◆ **Required action**: Reproduce the records exactly through the line with "shifted | ruler/pink".

◆ **Raw data**:
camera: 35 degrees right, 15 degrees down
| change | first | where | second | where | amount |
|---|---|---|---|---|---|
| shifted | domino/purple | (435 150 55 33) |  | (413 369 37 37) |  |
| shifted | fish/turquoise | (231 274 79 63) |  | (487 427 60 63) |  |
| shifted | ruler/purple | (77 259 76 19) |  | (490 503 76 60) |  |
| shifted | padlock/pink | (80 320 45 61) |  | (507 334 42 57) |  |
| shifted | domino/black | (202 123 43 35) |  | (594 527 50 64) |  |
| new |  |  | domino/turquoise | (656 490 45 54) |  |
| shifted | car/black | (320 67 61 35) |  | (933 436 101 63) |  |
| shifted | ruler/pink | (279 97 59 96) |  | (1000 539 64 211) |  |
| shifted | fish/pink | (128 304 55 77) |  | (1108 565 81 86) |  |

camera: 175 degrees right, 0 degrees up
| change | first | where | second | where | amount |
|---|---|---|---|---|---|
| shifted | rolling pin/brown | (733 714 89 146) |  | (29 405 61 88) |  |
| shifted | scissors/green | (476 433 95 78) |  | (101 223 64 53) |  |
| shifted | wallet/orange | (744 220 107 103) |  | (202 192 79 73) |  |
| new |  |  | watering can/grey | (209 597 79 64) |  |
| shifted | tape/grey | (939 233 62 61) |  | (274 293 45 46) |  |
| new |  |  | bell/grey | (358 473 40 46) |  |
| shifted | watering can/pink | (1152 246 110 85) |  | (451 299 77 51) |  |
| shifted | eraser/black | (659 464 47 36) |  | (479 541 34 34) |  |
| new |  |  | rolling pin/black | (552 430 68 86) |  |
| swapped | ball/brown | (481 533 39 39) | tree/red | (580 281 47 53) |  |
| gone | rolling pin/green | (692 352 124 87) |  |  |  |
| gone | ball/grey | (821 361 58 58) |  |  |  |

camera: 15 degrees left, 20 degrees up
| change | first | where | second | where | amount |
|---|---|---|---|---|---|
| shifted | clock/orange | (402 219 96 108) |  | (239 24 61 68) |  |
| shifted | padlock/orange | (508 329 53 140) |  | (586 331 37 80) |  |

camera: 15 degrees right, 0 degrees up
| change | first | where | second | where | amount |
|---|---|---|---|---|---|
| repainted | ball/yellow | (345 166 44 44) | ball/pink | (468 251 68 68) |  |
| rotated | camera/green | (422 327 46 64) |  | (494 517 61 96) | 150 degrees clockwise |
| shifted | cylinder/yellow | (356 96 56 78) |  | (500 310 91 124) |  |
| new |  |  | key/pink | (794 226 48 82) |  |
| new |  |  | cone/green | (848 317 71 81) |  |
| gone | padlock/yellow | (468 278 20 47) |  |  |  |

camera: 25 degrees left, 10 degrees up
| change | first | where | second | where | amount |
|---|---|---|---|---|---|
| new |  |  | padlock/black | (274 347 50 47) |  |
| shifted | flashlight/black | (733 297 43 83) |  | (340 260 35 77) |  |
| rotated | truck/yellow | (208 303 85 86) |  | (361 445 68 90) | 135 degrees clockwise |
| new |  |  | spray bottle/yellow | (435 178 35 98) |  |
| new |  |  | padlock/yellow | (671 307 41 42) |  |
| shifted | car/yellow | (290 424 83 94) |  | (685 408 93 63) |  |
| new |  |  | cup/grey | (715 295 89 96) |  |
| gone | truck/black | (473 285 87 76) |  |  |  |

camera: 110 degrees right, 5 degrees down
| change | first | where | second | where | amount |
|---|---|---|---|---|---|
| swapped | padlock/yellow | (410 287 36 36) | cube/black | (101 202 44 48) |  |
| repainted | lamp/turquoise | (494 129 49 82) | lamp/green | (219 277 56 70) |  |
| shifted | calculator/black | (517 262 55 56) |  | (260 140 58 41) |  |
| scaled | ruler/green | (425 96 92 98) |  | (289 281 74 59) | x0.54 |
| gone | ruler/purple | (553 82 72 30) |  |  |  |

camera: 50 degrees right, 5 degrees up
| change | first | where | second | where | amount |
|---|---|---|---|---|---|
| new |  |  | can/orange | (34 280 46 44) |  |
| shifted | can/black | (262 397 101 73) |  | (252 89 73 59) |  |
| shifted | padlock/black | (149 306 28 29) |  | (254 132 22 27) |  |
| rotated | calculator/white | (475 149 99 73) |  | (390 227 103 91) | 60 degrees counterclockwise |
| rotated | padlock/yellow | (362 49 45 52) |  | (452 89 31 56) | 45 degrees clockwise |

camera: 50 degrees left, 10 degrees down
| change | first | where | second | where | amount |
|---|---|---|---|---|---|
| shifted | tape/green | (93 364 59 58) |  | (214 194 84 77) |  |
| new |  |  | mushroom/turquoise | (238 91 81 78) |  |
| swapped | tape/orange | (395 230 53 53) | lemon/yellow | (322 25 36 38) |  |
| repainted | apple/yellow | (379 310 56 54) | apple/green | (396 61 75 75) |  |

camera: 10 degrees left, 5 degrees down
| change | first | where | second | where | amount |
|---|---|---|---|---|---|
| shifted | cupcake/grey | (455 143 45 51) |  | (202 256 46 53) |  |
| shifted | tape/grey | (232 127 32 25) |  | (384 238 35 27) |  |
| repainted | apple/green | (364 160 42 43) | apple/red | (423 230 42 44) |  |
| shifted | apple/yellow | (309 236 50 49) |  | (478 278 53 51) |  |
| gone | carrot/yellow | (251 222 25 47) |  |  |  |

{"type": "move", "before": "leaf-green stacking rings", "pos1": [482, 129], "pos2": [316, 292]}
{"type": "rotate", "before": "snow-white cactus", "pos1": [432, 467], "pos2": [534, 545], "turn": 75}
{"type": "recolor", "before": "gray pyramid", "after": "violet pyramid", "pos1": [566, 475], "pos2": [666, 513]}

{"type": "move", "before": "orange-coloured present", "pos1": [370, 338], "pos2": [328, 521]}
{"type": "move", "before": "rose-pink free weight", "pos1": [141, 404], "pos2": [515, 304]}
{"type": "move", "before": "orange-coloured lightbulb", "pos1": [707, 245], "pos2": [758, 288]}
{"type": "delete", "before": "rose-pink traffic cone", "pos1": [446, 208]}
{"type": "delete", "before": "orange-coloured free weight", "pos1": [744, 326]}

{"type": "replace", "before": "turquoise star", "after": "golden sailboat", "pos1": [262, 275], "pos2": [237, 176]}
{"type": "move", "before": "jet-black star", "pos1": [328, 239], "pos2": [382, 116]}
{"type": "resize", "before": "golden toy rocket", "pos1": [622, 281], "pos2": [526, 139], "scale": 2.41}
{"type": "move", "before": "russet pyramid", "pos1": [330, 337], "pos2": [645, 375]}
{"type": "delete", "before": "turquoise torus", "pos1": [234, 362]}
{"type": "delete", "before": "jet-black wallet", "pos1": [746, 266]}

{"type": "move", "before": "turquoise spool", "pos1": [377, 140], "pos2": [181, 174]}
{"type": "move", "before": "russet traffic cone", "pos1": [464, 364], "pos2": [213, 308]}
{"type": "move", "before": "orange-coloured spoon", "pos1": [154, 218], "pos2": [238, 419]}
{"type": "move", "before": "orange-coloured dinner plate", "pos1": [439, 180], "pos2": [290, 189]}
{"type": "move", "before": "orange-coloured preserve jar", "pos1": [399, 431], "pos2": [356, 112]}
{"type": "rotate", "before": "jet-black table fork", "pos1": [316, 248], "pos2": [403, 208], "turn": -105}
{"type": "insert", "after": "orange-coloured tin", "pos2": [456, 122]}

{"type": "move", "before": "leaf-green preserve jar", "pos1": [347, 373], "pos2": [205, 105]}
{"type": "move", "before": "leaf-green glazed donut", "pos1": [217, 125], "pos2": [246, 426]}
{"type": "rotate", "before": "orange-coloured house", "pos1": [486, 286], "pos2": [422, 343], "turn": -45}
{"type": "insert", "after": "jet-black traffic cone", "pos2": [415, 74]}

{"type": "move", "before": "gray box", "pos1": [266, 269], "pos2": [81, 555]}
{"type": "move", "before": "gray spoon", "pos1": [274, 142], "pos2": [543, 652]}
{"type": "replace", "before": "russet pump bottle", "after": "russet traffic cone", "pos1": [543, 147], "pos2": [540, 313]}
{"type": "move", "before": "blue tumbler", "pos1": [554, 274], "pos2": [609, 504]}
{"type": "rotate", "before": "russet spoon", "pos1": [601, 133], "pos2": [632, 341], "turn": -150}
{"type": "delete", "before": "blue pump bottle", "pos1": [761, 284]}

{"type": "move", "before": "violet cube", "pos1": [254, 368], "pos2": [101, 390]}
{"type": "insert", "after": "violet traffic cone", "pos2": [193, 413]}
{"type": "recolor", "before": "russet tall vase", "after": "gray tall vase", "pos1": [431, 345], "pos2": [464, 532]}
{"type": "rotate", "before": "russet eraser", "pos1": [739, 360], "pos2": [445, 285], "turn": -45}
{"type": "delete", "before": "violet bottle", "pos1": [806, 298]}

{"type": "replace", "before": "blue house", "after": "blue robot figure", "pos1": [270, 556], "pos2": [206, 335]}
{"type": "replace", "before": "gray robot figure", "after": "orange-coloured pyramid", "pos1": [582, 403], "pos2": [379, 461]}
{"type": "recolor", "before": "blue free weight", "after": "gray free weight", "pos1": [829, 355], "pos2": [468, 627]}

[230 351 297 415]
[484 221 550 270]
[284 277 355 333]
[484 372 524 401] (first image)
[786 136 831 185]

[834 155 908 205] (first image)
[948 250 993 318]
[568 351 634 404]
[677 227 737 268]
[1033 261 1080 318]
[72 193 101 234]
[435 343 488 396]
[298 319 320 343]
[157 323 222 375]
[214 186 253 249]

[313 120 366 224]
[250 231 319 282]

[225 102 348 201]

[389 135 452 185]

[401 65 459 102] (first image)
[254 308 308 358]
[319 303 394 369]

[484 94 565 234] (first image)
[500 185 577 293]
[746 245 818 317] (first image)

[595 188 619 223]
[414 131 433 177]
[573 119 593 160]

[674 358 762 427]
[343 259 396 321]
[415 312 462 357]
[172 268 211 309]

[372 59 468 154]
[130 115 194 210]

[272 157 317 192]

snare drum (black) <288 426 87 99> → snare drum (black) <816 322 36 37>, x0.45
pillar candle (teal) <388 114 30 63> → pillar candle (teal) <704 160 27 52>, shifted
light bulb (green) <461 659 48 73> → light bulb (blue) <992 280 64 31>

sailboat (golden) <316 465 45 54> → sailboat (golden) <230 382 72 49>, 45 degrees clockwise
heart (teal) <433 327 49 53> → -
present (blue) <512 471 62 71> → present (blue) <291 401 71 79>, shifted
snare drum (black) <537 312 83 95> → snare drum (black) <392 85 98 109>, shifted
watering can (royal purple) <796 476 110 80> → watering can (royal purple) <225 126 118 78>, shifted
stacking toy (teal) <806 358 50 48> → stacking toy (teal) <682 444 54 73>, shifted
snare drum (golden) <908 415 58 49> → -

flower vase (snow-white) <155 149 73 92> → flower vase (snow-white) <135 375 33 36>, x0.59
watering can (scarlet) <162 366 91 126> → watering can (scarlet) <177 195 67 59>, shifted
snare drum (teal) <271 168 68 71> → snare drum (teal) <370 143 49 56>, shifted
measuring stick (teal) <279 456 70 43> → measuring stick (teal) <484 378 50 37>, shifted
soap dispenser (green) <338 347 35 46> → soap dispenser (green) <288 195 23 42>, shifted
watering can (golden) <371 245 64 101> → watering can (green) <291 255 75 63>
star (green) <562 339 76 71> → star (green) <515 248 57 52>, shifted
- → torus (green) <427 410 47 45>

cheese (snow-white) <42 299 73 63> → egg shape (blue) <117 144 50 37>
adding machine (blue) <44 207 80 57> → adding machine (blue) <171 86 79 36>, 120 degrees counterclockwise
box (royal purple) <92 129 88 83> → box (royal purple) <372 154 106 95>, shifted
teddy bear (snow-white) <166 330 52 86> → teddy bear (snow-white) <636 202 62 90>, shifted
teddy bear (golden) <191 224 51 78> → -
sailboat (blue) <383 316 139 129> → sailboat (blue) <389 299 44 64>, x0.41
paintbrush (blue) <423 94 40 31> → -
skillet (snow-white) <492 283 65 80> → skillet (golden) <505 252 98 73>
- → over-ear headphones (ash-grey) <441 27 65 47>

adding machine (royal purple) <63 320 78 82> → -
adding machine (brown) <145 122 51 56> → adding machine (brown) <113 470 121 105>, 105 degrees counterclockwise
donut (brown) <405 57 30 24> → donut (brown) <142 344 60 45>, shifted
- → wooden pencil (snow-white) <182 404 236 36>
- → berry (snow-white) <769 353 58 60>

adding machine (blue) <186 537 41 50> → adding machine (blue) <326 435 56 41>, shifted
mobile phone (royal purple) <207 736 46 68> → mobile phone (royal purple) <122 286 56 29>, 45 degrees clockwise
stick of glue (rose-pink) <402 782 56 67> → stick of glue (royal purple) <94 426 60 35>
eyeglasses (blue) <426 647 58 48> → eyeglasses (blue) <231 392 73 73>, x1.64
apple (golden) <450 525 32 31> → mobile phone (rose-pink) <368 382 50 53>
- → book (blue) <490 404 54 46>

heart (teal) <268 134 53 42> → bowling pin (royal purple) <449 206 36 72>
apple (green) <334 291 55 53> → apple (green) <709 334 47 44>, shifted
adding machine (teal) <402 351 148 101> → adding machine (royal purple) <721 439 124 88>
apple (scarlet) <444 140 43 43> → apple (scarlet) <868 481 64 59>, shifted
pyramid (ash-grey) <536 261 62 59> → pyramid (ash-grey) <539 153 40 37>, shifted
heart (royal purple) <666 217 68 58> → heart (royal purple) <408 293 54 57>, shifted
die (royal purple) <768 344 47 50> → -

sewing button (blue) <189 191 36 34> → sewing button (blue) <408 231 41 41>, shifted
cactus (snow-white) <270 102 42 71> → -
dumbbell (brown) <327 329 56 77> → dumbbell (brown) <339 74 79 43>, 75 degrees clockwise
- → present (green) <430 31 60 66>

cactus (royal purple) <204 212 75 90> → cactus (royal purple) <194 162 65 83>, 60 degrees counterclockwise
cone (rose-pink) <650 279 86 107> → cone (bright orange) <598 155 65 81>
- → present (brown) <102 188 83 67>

◆ **Solved exercise**:
camera: 35 degrees right, 15 degrees down
| change | first | where | second | where | amount |
|---|---|---|---|---|---|
| shifted | domino/purple | (435 150 55 33) |  | (413 369 37 37) |  |
| shifted | fish/turquoise | (231 274 79 63) |  | (487 427 60 63) |  |
| shifted | ruler/purple | (77 259 76 19) |  | (490 503 76 60) |  |
| shifted | padlock/pink | (80 320 45 61) |  | (507 334 42 57) |  |
| shifted | domino/black | (202 123 43 35) |  | (594 527 50 64) |  |
| new |  |  | domino/turquoise | (656 490 45 54) |  |
| shifted | car/black | (320 67 61 35) |  | (933 436 101 63) |  |
| shifted | ruler/pink | (279 97 59 96) |  | (1000 539 64 211) |  |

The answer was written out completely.